WORK TO BE COMPLETED: Write every record below out exactly; no images.

□ □ □ □ □

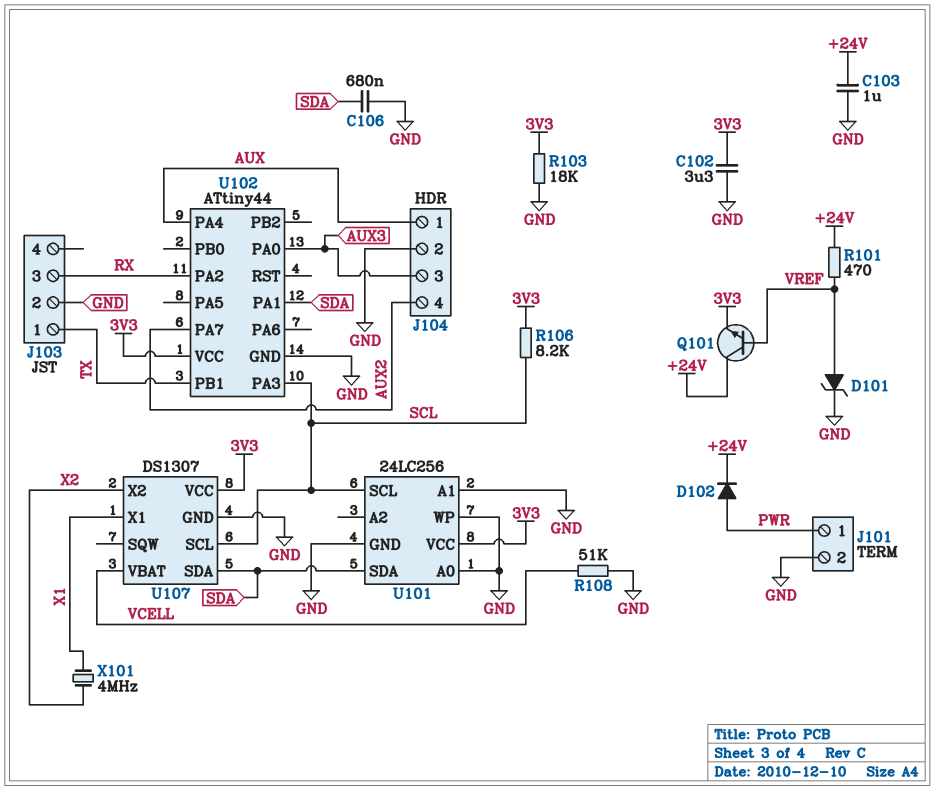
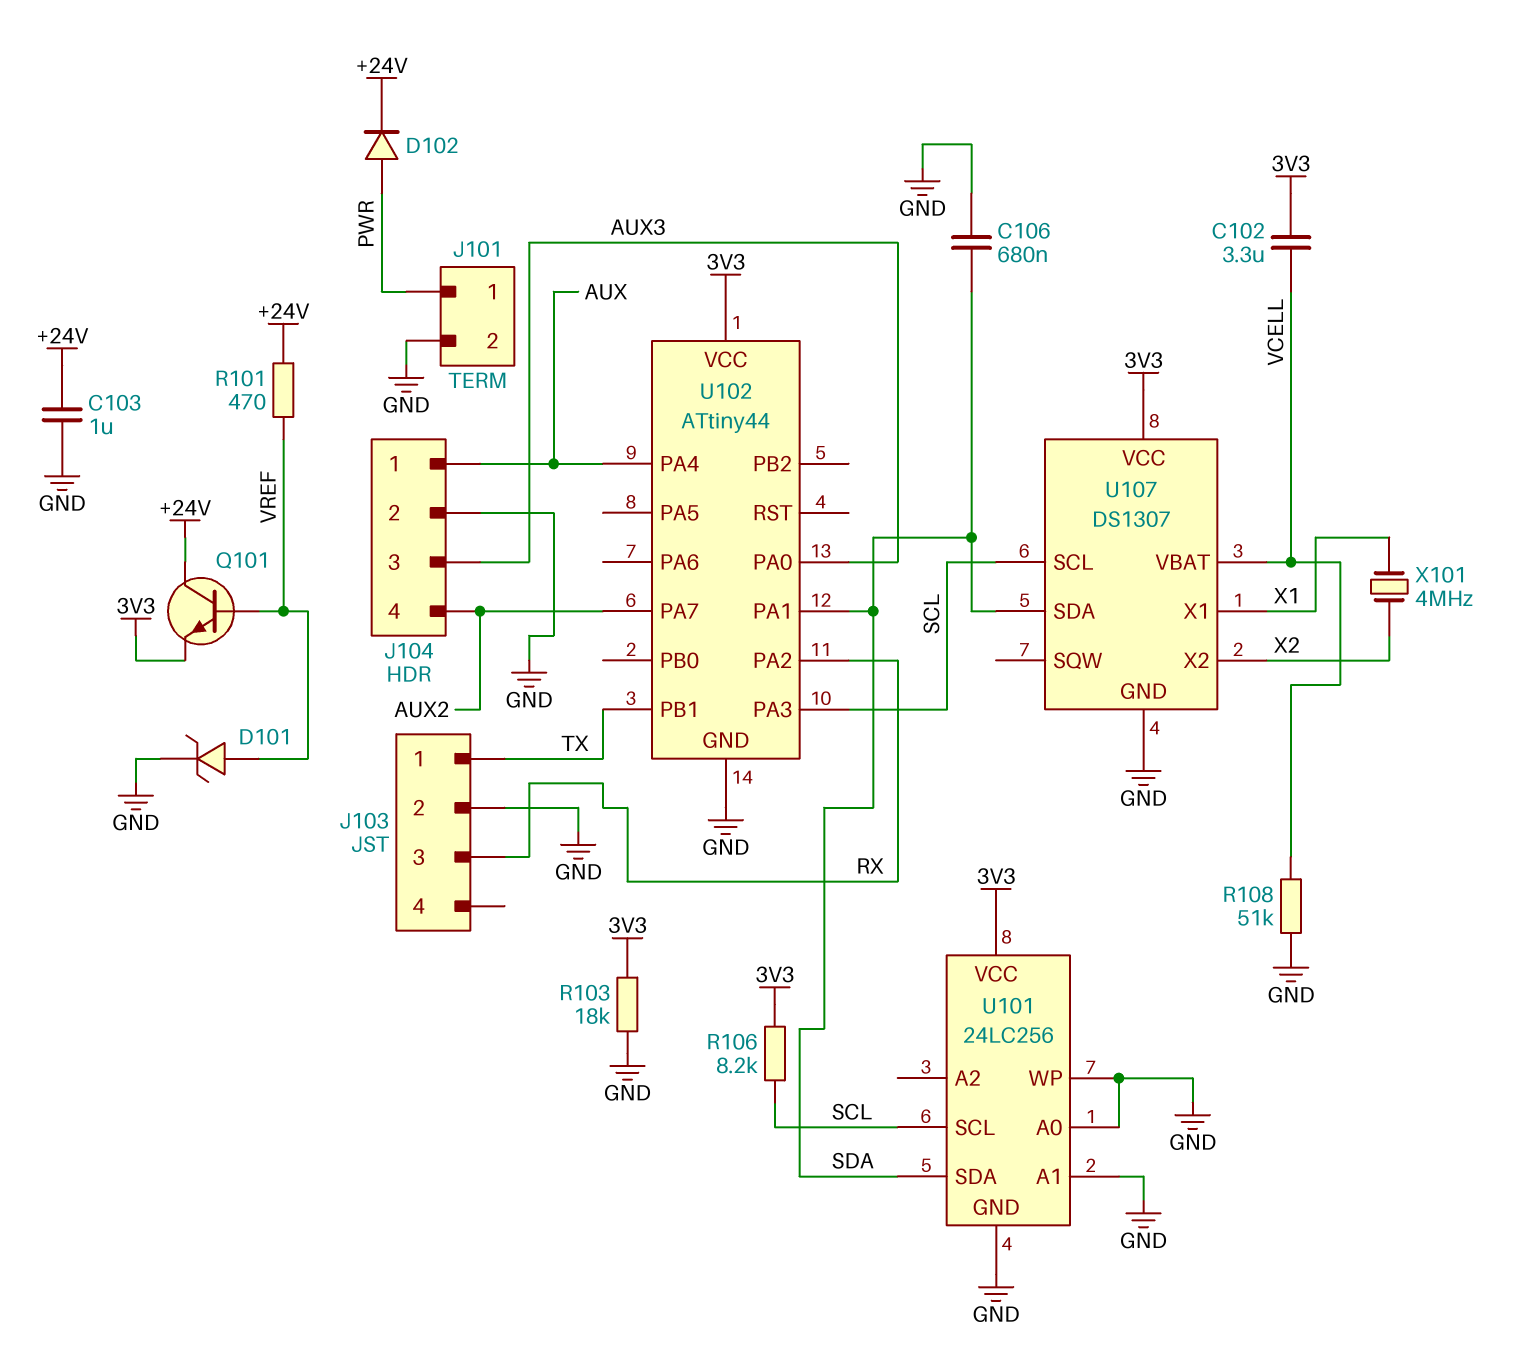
C102: 3.3uF (3V3, GND) -> 3.3uF (3V3, VCELL)

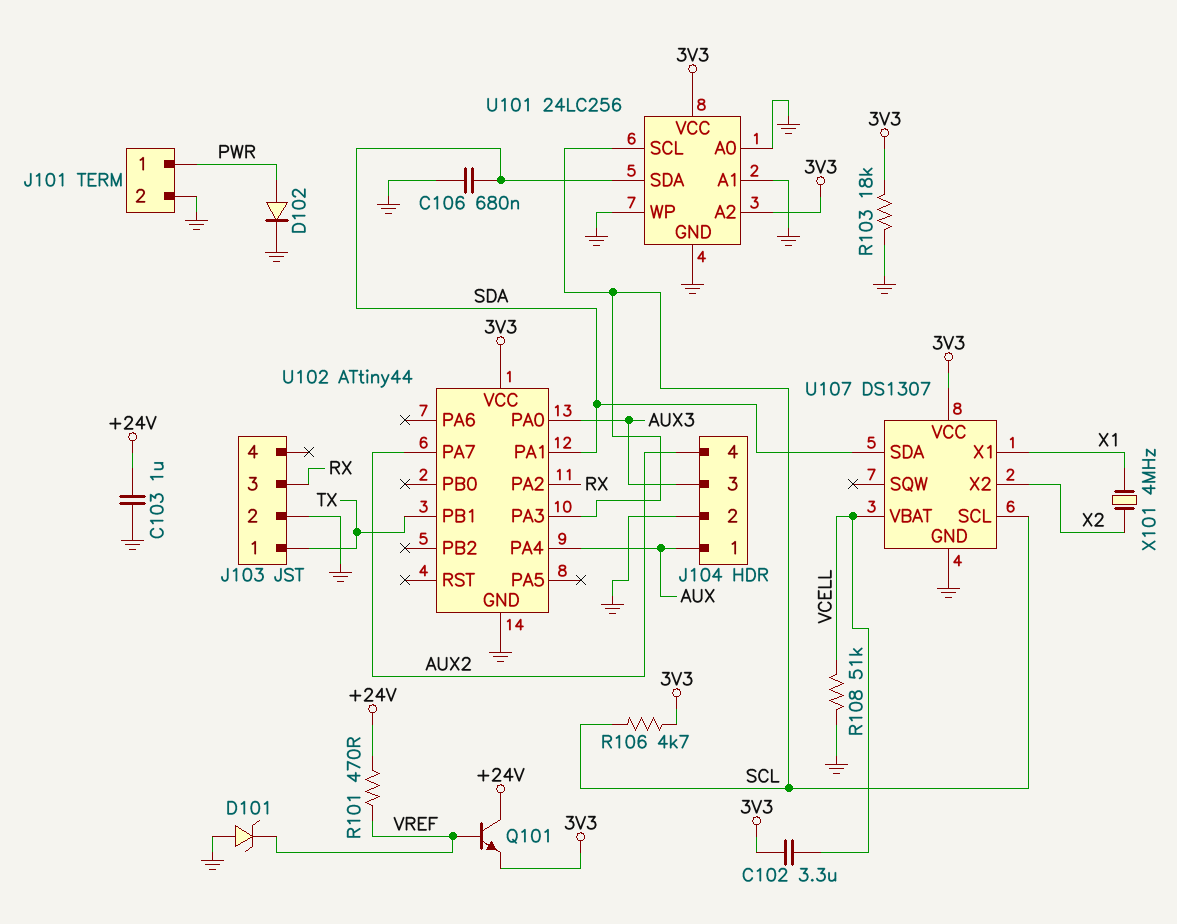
D101: zener (A VREF, K GND) -> zener (A GND, K VREF)
D102: diode (A PWR, K +24V) -> diode (A PWR, K GND)
R106: 8.2k (3V3, SCL) -> 4.7k (3V3, SCL)
U101 pin A2: none -> 3V3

□ □ □ □ □

OUTPUT BELOW:
C102: 3.3uF (3V3, GND) -> 3.3uF (3V3, VCELL)

D101: zener (A VREF, K GND) -> zener (A GND, K VREF)
D102: diode (A PWR, K +24V) -> diode (A PWR, K GND)
R106: 8.2k (3V3, SCL) -> 4.7k (3V3, SCL)
U101 pin A2: none -> 3V3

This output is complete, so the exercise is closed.